DIRECTIONS FOR THIS TASK ▸ Write out again only the lines that run from the start of the entries to the line containing "yellow rocket [201, 348, 270, 455] => nothing", both included.

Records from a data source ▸
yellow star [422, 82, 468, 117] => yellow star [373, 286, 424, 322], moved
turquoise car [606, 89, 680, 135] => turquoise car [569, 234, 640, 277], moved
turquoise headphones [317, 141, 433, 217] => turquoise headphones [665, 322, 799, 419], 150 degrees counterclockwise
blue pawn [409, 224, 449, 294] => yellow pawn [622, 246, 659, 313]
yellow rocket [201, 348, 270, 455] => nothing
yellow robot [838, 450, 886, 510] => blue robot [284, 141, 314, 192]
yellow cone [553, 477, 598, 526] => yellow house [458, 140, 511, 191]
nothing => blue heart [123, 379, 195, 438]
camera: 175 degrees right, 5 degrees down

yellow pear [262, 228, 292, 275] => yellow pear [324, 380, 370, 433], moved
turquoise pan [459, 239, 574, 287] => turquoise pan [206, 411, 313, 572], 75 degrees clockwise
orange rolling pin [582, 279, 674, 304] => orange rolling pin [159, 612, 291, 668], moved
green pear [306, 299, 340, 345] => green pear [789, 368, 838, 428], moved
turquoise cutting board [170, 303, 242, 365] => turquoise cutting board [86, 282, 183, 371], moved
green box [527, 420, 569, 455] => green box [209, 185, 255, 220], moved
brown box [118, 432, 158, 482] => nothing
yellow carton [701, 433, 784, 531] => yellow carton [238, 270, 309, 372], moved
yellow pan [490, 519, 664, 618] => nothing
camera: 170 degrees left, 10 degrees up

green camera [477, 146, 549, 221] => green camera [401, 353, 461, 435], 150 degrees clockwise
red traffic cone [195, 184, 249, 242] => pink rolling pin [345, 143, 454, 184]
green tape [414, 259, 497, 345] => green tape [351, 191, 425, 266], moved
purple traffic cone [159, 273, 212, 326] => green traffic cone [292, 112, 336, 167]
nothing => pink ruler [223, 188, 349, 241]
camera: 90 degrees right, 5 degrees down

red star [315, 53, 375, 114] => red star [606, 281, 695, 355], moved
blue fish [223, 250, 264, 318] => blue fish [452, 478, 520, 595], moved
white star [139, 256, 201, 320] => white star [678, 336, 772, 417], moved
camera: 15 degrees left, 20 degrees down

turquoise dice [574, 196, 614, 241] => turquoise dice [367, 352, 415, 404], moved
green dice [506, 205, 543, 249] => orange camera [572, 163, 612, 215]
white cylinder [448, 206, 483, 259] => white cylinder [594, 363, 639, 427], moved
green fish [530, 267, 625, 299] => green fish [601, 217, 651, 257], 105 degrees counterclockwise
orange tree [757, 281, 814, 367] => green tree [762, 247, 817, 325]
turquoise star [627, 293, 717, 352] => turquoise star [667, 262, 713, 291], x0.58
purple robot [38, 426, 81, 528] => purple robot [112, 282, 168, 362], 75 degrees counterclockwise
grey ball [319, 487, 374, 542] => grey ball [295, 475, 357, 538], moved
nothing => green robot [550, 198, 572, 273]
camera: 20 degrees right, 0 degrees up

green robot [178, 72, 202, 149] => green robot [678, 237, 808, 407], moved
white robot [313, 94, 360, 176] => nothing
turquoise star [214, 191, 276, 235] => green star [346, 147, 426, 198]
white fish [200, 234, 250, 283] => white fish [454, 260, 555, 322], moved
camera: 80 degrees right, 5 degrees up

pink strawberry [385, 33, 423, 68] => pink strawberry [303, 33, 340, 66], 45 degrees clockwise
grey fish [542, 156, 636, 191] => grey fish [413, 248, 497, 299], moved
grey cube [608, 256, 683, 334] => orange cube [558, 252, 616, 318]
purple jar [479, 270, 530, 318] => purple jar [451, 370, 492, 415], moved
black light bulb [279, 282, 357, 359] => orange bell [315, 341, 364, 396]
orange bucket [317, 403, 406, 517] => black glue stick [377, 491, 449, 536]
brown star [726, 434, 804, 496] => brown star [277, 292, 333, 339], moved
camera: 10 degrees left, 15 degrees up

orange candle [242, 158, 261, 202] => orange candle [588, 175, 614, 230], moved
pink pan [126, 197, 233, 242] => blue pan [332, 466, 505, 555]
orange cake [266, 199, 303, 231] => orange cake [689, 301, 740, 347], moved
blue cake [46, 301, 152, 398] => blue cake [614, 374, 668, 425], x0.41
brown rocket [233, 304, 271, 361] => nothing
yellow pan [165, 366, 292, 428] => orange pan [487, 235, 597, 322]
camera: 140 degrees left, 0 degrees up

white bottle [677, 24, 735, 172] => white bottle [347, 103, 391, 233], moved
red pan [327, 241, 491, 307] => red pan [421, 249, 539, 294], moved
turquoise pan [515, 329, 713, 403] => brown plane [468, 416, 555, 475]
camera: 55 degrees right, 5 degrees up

TASK RESULT ▸
yellow star [422, 82, 468, 117] => yellow star [373, 286, 424, 322], moved
turquoise car [606, 89, 680, 135] => turquoise car [569, 234, 640, 277], moved
turquoise headphones [317, 141, 433, 217] => turquoise headphones [665, 322, 799, 419], 150 degrees counterclockwise
blue pawn [409, 224, 449, 294] => yellow pawn [622, 246, 659, 313]
yellow rocket [201, 348, 270, 455] => nothing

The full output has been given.